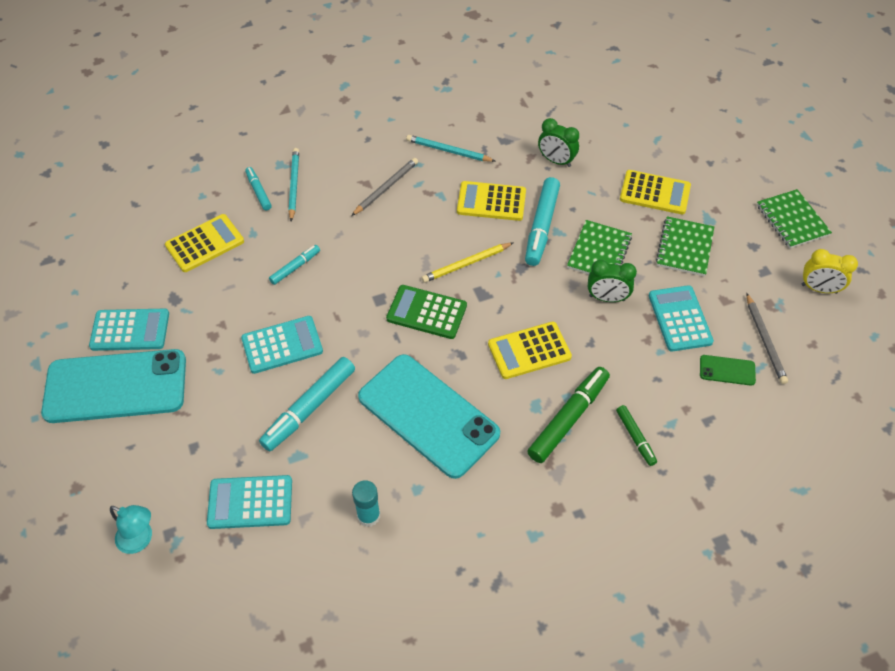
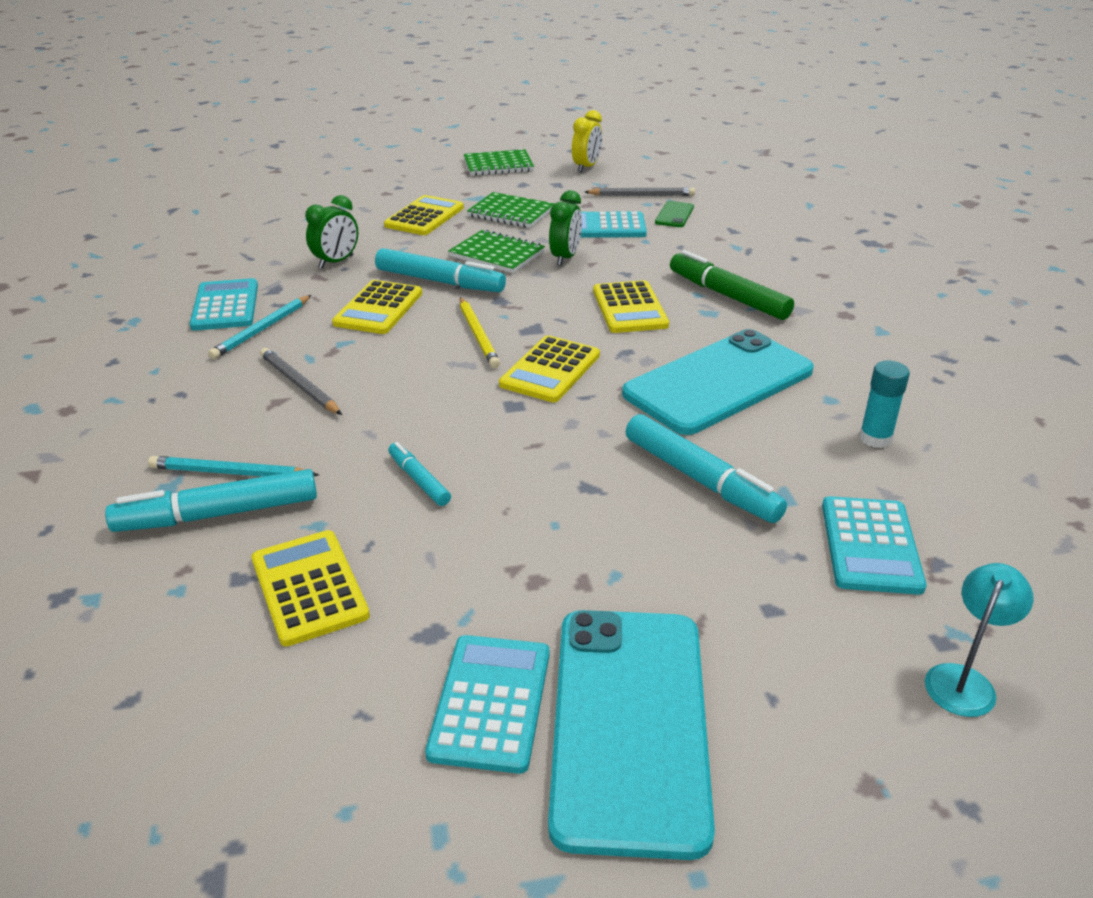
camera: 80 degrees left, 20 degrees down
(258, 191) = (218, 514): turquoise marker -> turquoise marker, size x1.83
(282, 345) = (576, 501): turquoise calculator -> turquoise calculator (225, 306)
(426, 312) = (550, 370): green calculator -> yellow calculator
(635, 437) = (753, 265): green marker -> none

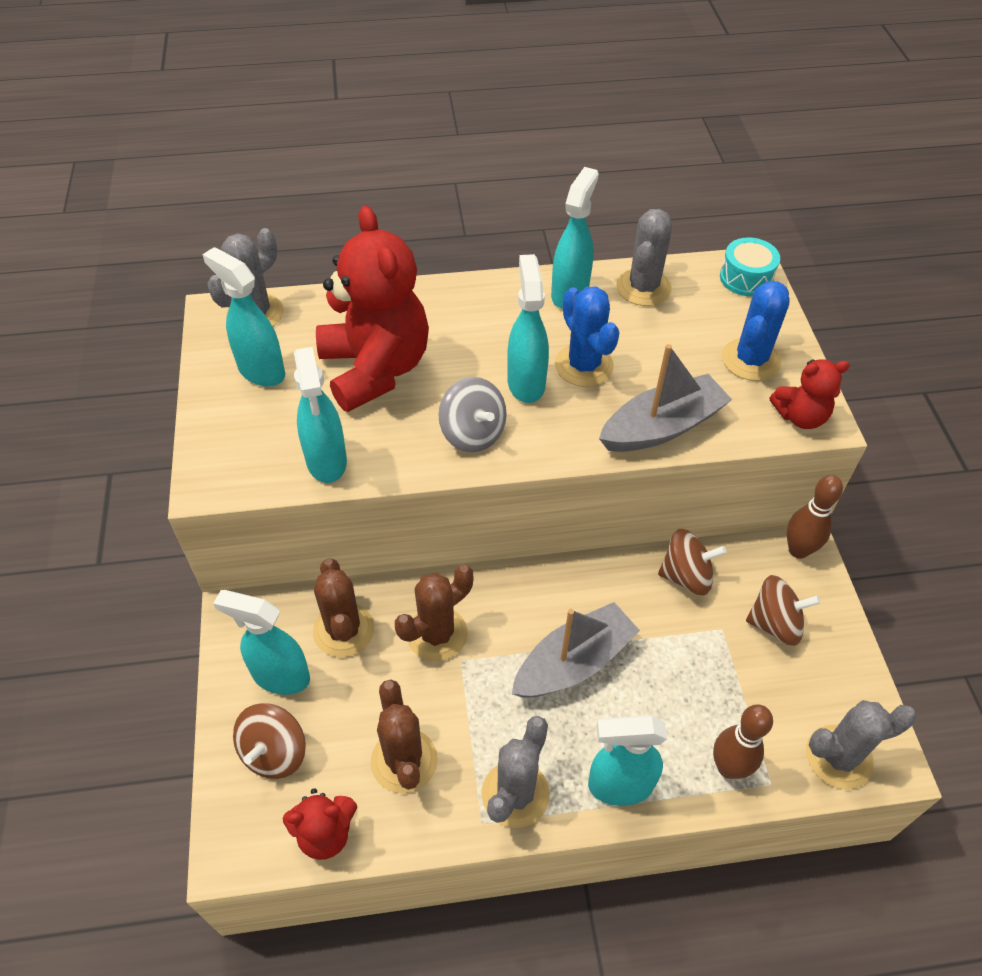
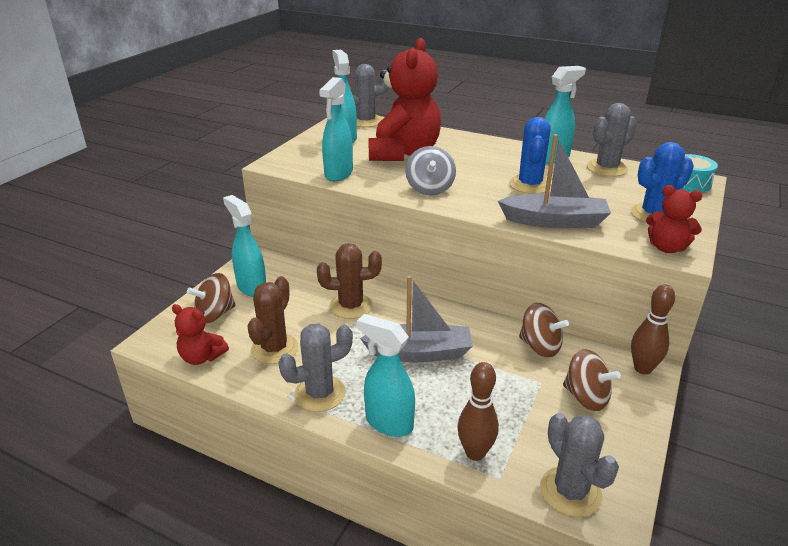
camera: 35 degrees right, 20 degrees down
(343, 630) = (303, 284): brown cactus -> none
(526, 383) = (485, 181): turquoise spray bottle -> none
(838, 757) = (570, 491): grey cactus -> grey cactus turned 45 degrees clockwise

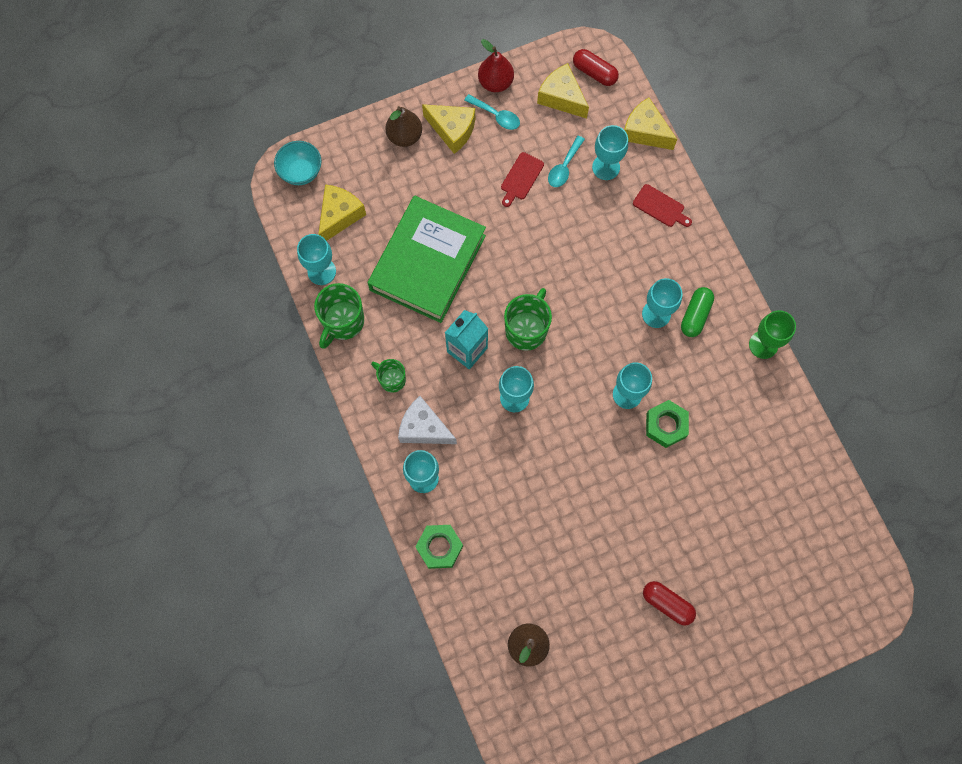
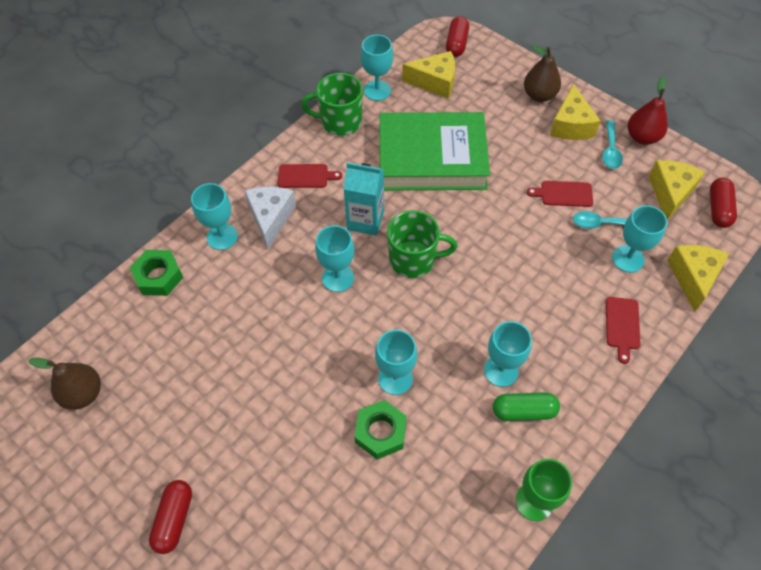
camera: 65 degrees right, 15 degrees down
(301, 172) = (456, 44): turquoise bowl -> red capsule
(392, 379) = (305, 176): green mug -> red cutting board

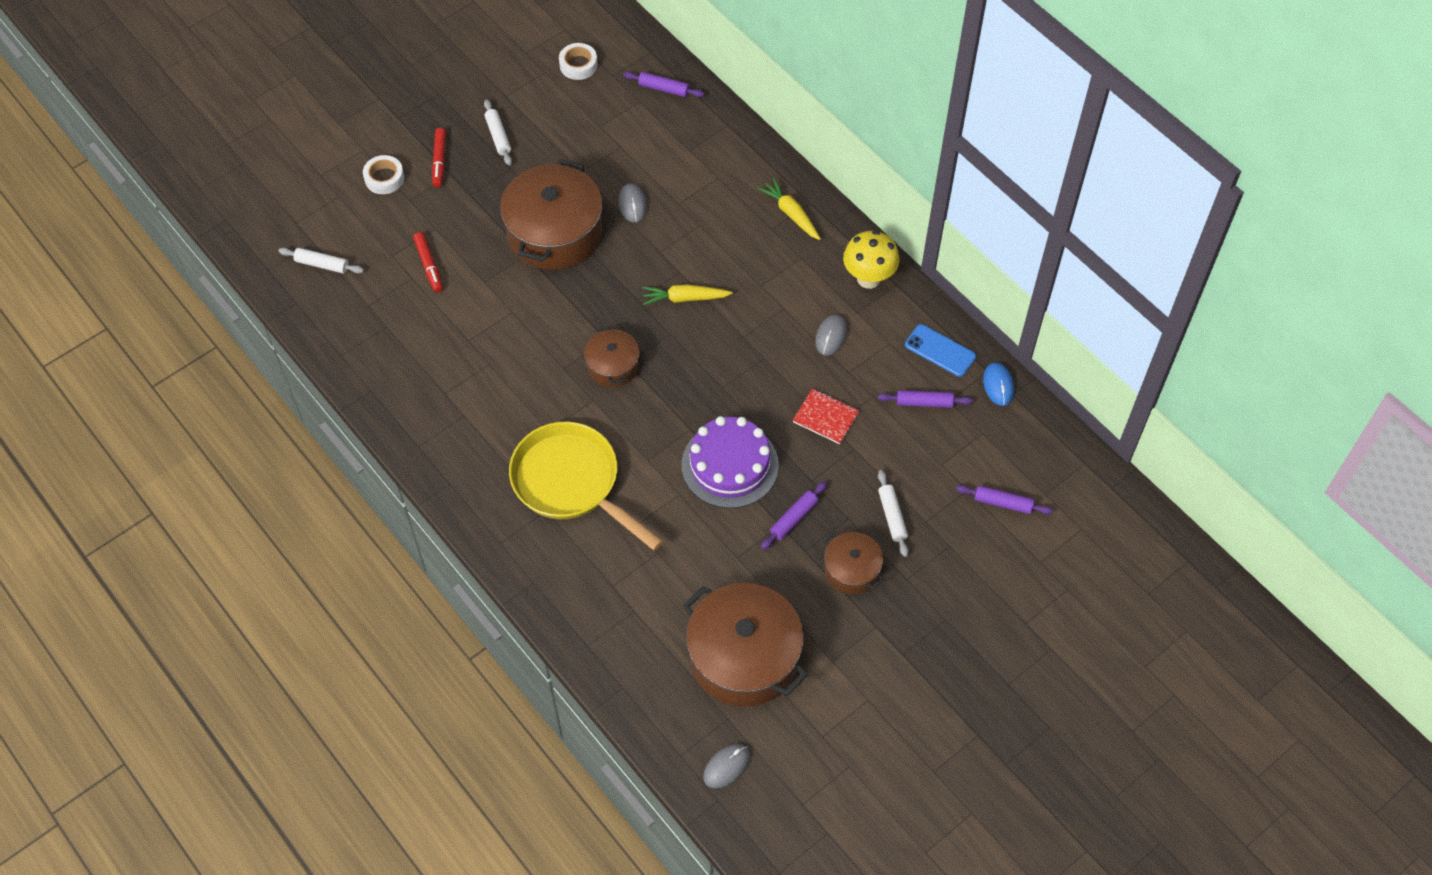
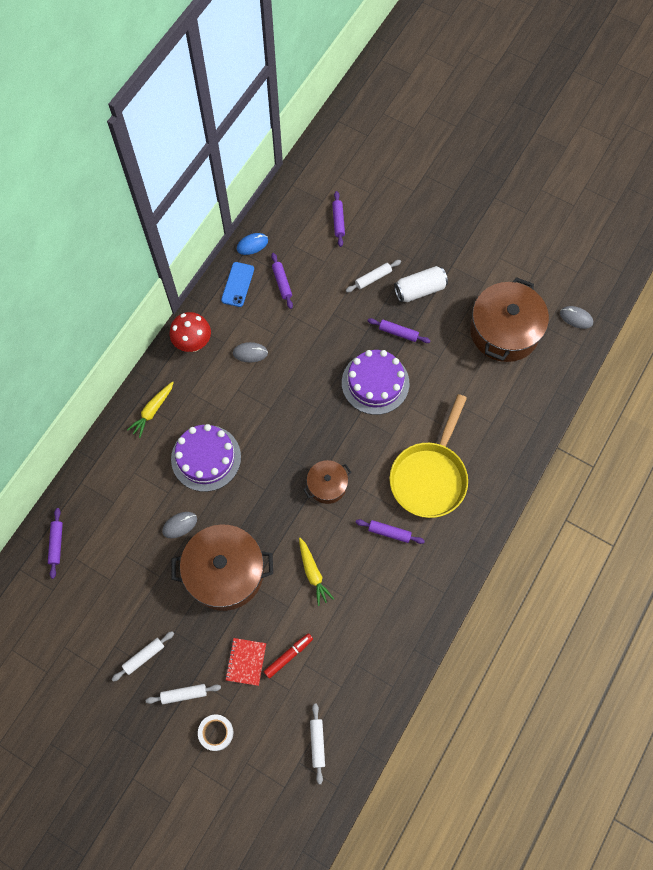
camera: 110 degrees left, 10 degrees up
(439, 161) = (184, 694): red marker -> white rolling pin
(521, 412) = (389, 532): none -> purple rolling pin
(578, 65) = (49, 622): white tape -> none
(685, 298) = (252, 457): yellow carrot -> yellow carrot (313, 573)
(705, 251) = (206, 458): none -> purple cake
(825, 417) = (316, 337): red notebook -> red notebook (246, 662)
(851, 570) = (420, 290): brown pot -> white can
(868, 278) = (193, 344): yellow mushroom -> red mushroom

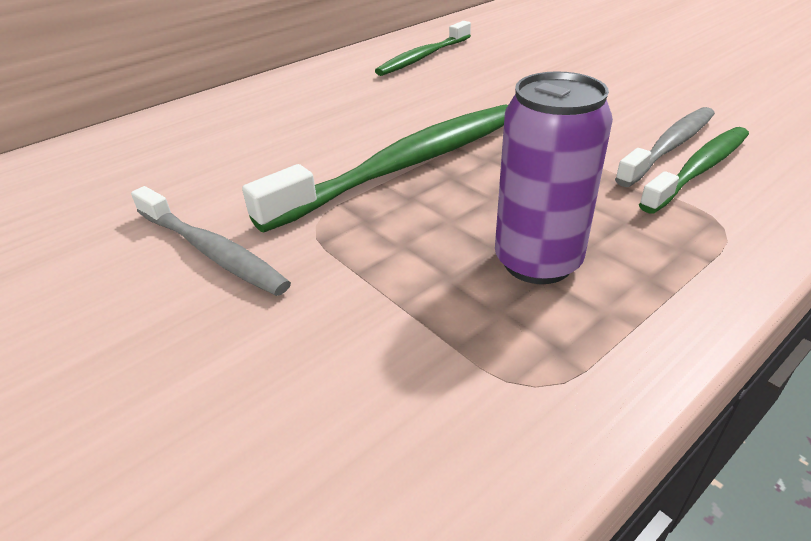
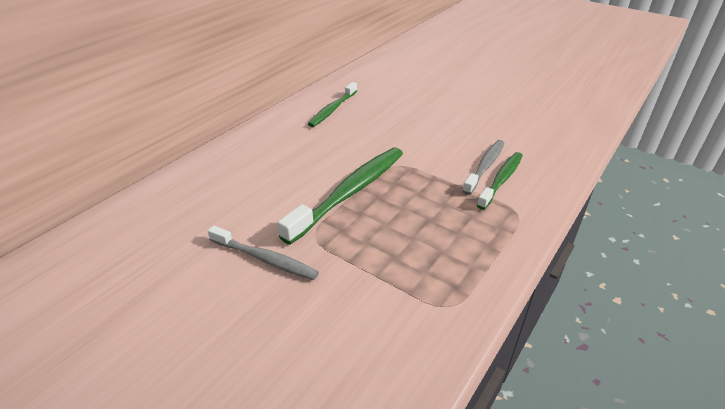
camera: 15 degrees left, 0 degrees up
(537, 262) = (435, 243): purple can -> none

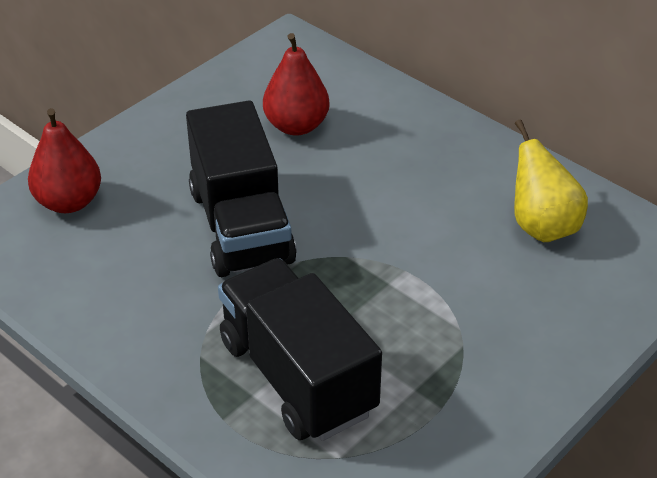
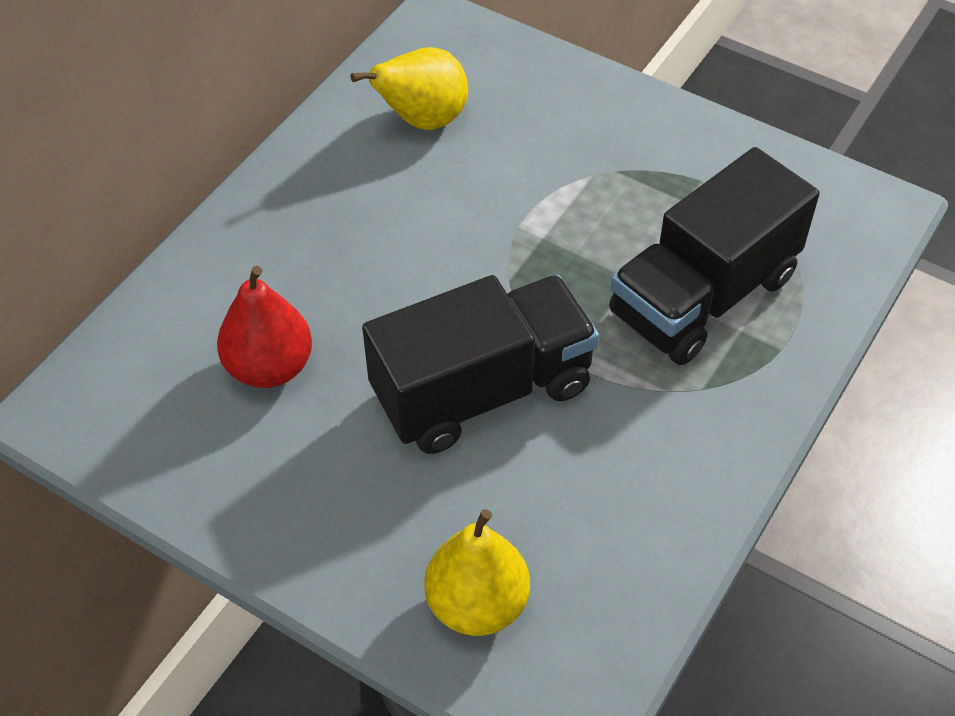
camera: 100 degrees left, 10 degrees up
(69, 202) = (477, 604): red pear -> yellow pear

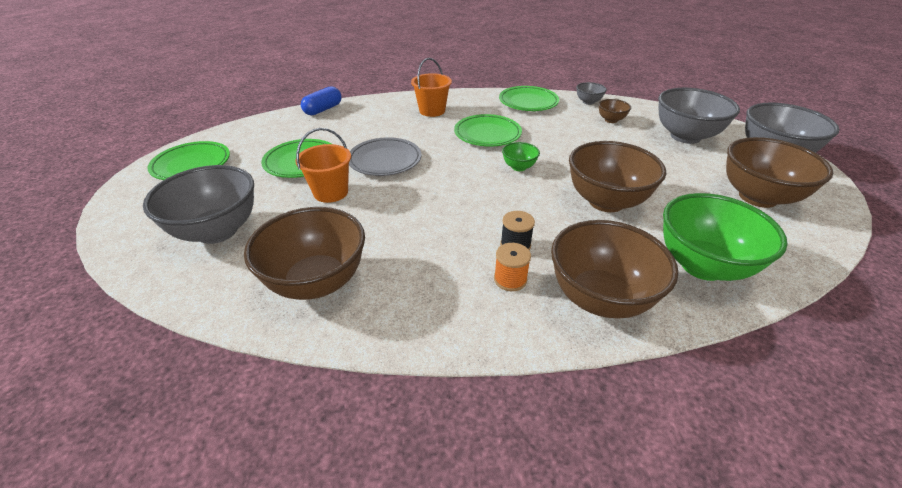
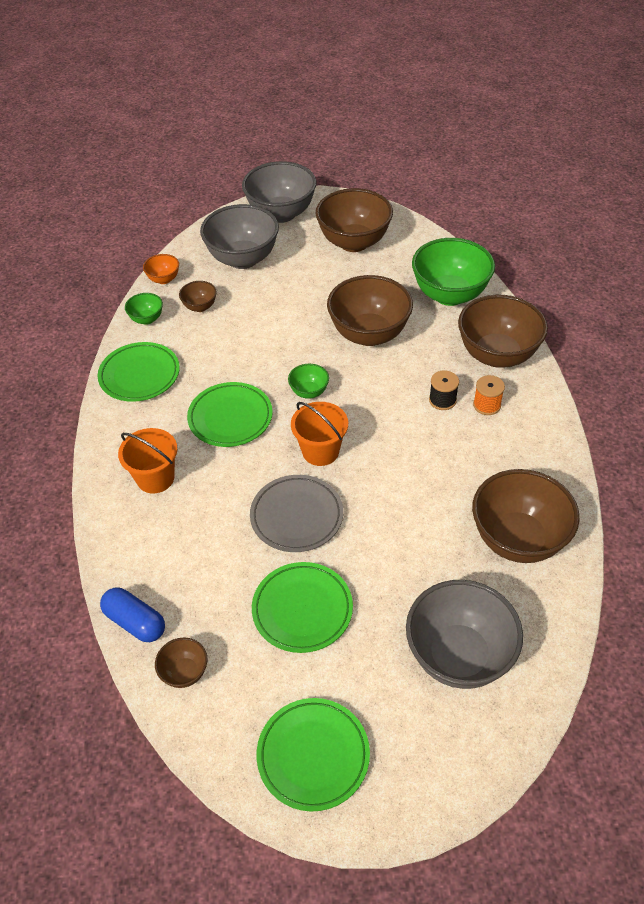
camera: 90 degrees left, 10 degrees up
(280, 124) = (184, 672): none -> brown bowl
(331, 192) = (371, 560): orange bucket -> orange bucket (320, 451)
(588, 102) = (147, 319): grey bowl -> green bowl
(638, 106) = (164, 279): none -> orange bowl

****

**TASK**
Set down exactly the lines beginning at the one that holds "camera: 90 degrees left, 10 degrees up" and ending with the last line of the data.

**TASK SOLUTION**
camera: 90 degrees left, 10 degrees up
(280, 124) = (184, 672): none -> brown bowl
(331, 192) = (371, 560): orange bucket -> orange bucket (320, 451)
(588, 102) = (147, 319): grey bowl -> green bowl
(638, 106) = (164, 279): none -> orange bowl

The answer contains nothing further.